> _YOUR OBJECTIVE_:
No pictures go into the copy. Write out every line below exactly.

^^^^^^^^

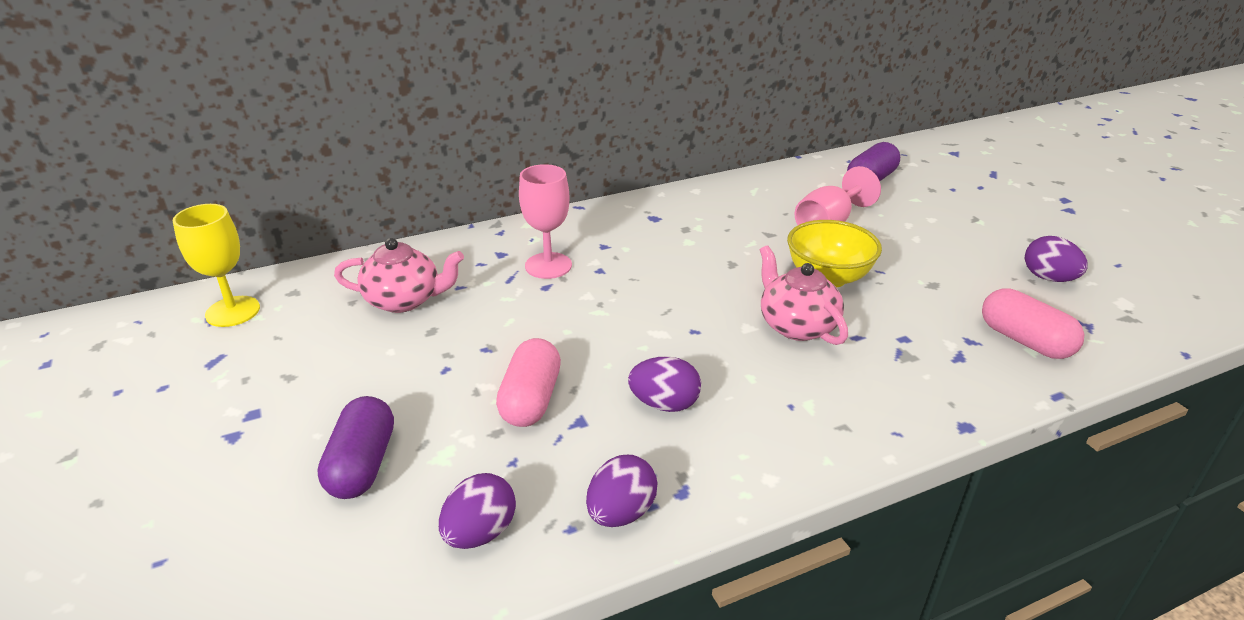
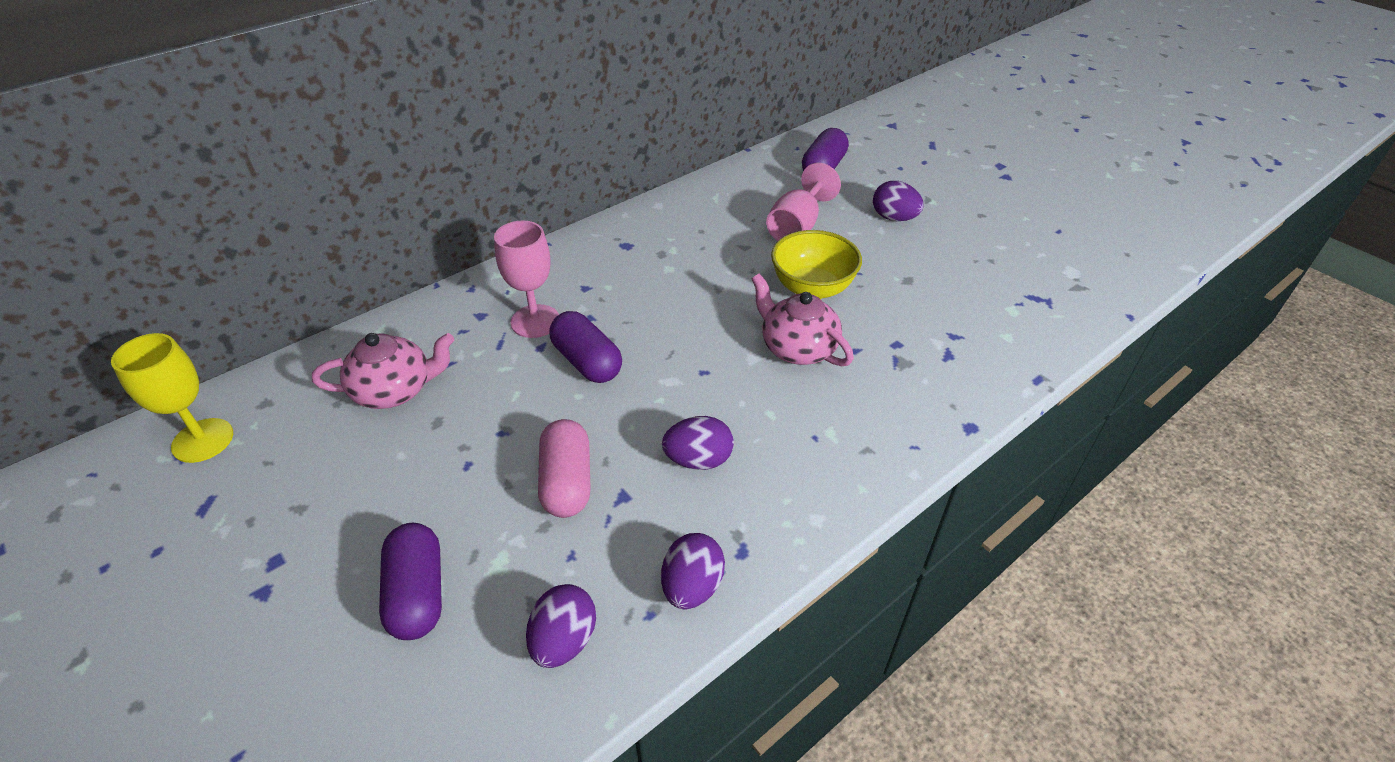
camera: 15 degrees left, 10 degrees up
pink capsule [982,288,1084,359] -> none
purple egg [1025,236,1088,282] -> purple egg moved to [873,181,924,221]
none -> purple capsule [549,311,622,383]

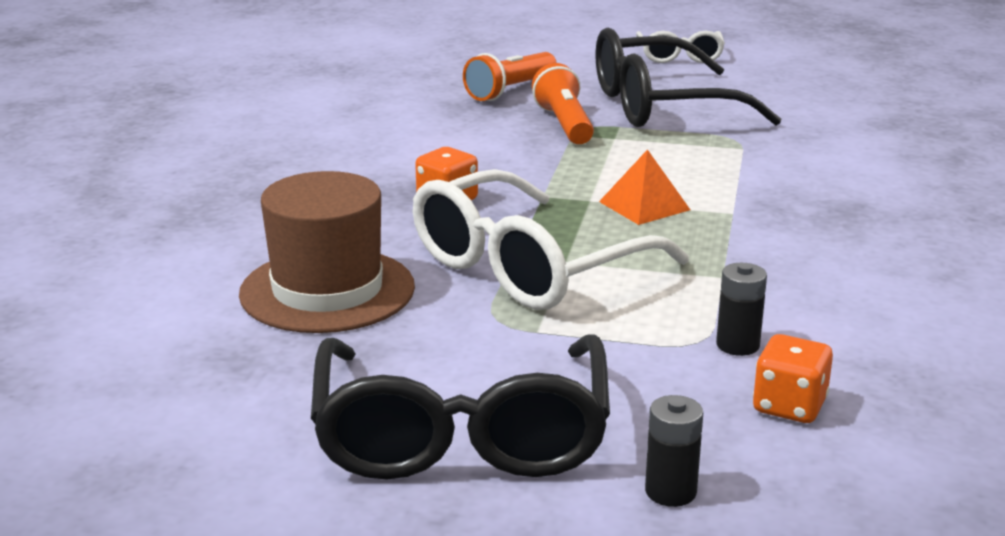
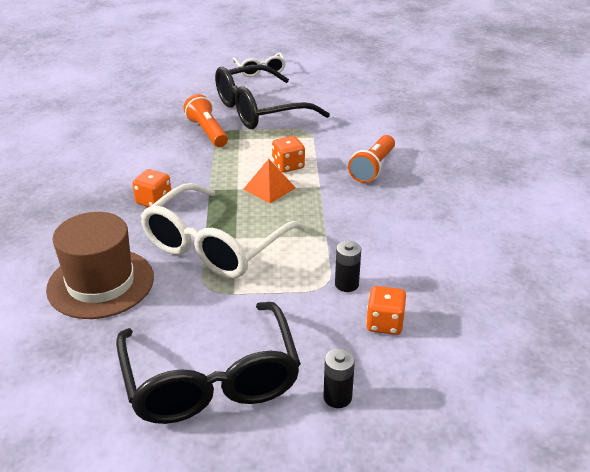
camera: 15 degrees left, 10 degrees up
orange flashlight [463,52,557,101] -> orange flashlight moved to [348,135,395,183]
none -> orange dice [272,136,305,173]

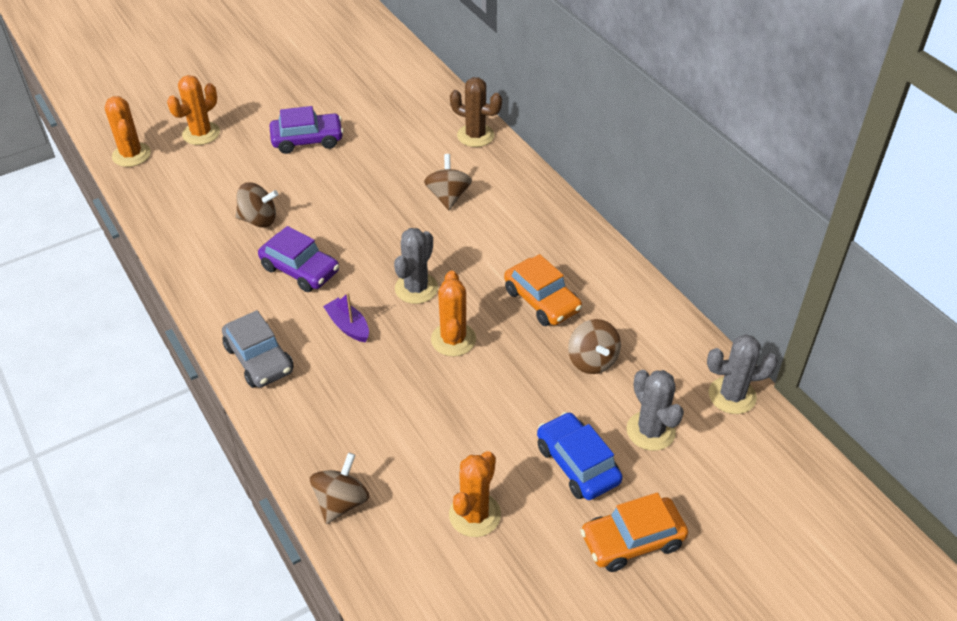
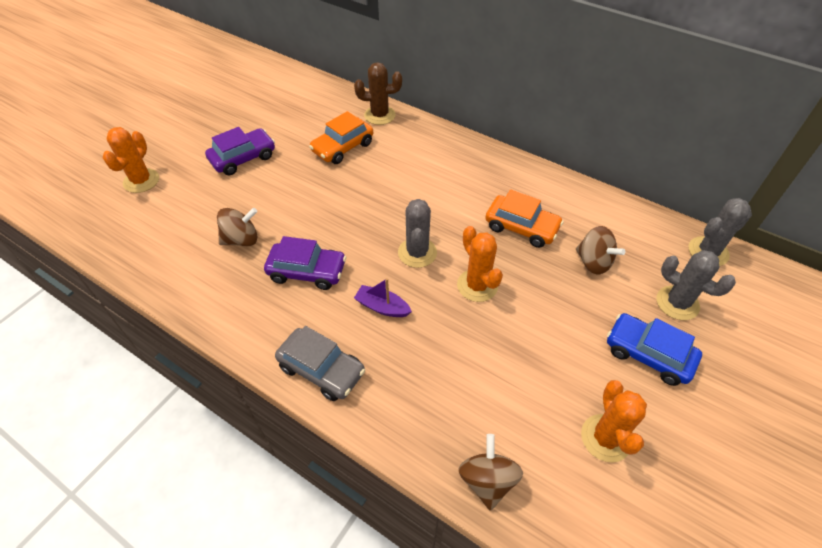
camera: 25 degrees left, 5 degrees up
orange cactus [105,96,151,167] -> none
brown spinning top [424,154,472,210] -> none
orange car [580,492,688,572] -> orange car moved to [309,111,373,164]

^^^^^^^^

> _REPLY_:
camera: 15 degrees left, 10 degrees up
pink capsule [982,288,1084,359] -> none
purple egg [1025,236,1088,282] -> purple egg moved to [873,181,924,221]
none -> purple capsule [549,311,622,383]

camera: 15 degrees left, 10 degrees up
orange flashlight [463,52,557,101] -> orange flashlight moved to [348,135,395,183]
none -> orange dice [272,136,305,173]

camera: 25 degrees left, 5 degrees up
orange cactus [105,96,151,167] -> none
brown spinning top [424,154,472,210] -> none
orange car [580,492,688,572] -> orange car moved to [309,111,373,164]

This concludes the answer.